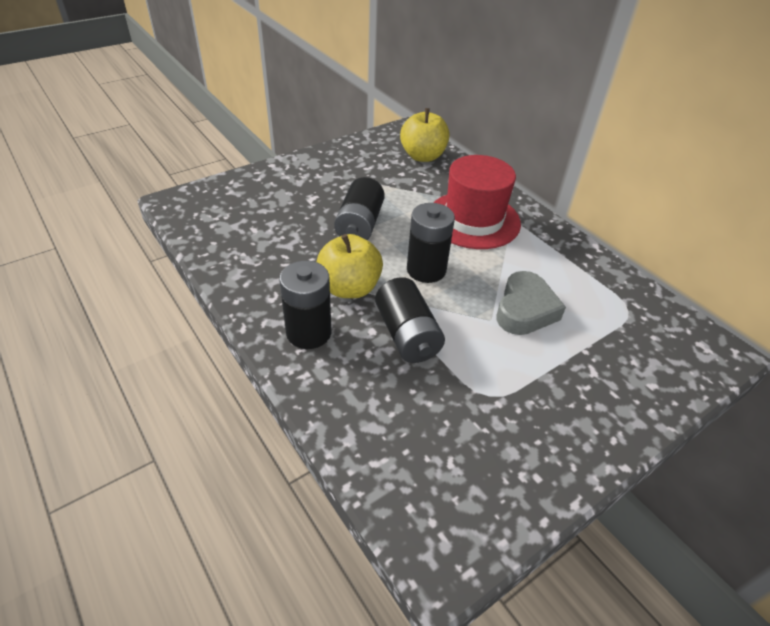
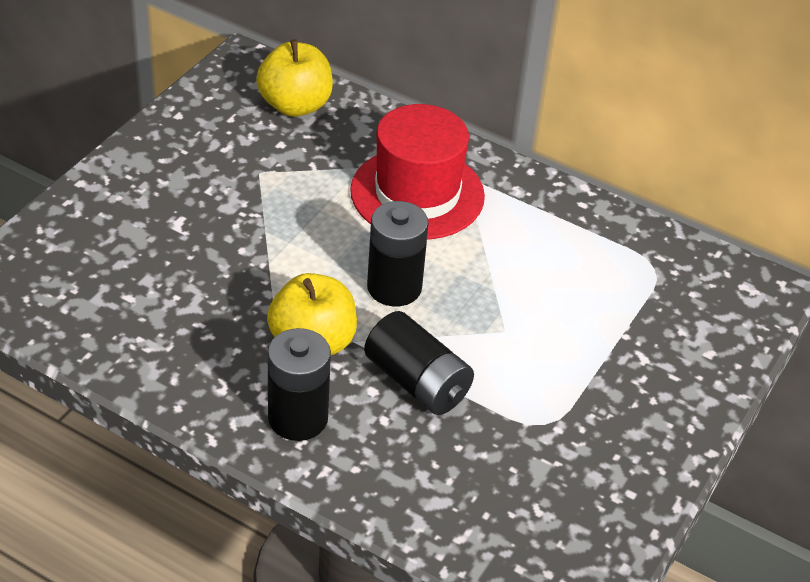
camera: 25 degrees left, 0 degrees up
(360, 225) = (271, 247): black battery -> none
(525, 310) = (538, 305): grey heart -> none

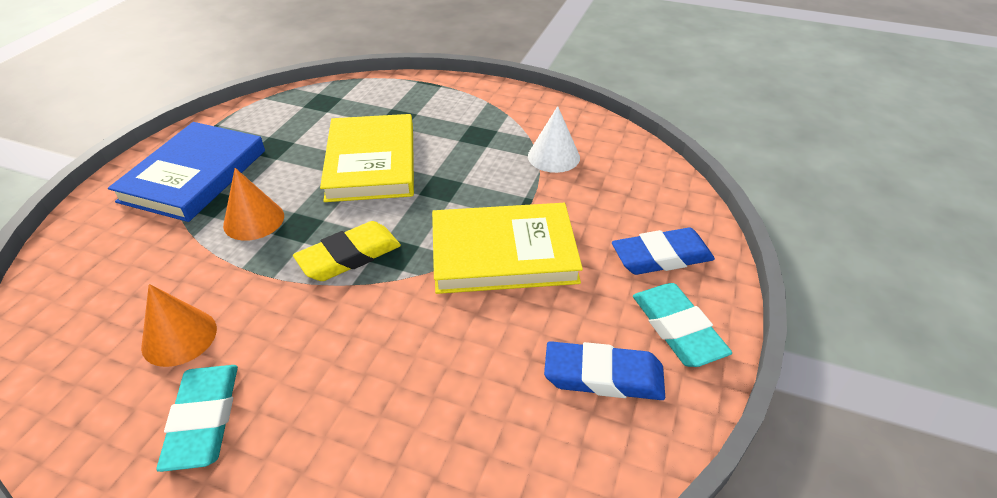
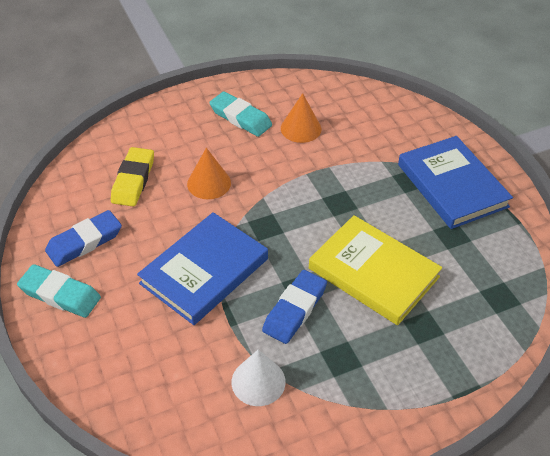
camera: 135 degrees right, 5 degrees up
(254, 220) = (369, 189): orange cone -> orange cone (209, 183)
(349, 256) = (286, 208): yellow eraser -> yellow eraser (133, 180)
(503, 253) = (204, 271): yellow book -> blue book
(661, 257) = (102, 340): blue eraser -> blue eraser (295, 310)

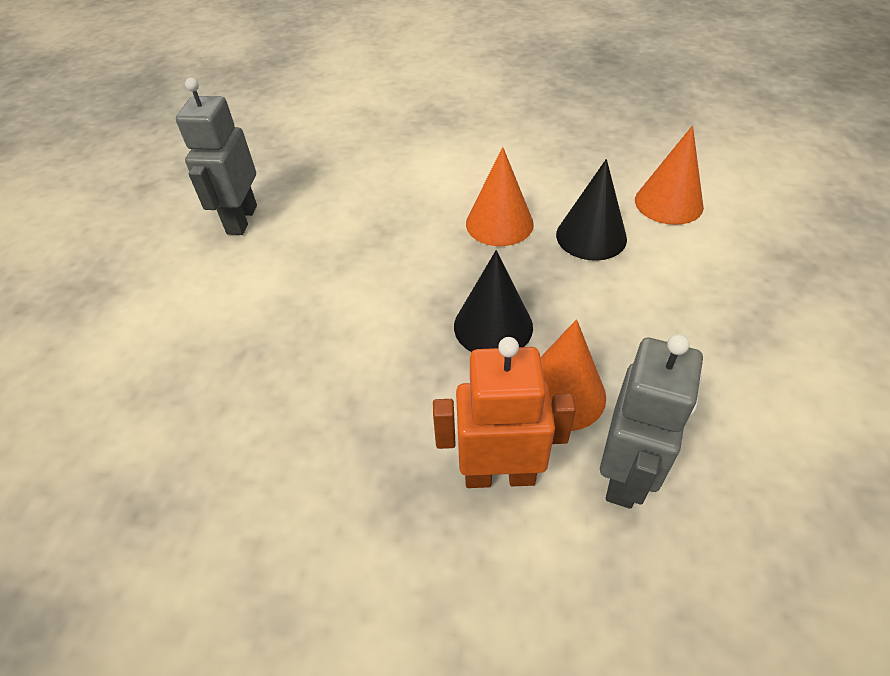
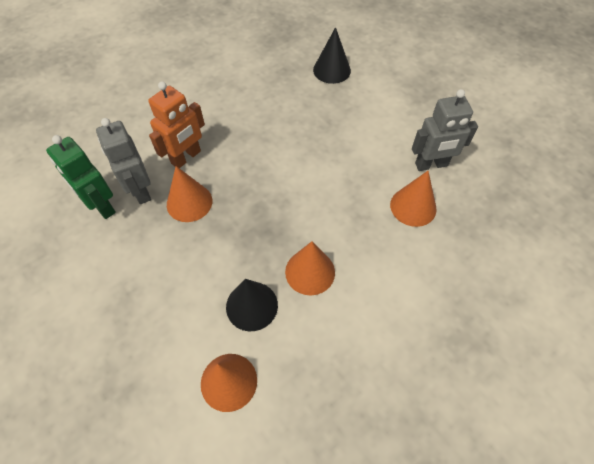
camera: 130 degrees right, 10 degrees up
(241, 220) = (431, 165): grey robot -> grey robot turned 120 degrees clockwise
(324, 203) = (413, 206): none -> orange cone
(493, 326) = (247, 209): black cone -> black cone (331, 70)
(714, 500) = (101, 206): none -> green robot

▶ **WHAT IS BEING ASKED**
A clean copy is needed of the lines in the listing above from the one with "(349, 256) = (286, 208): yellow" through the one with "(241, 220) = (431, 165): grey", exact in every word and free of pictures.

▶ **FINISHED TASK**
(349, 256) = (286, 208): yellow eraser -> yellow eraser (133, 180)
(503, 253) = (204, 271): yellow book -> blue book
(661, 257) = (102, 340): blue eraser -> blue eraser (295, 310)

camera: 130 degrees right, 10 degrees up
(241, 220) = (431, 165): grey robot -> grey robot turned 120 degrees clockwise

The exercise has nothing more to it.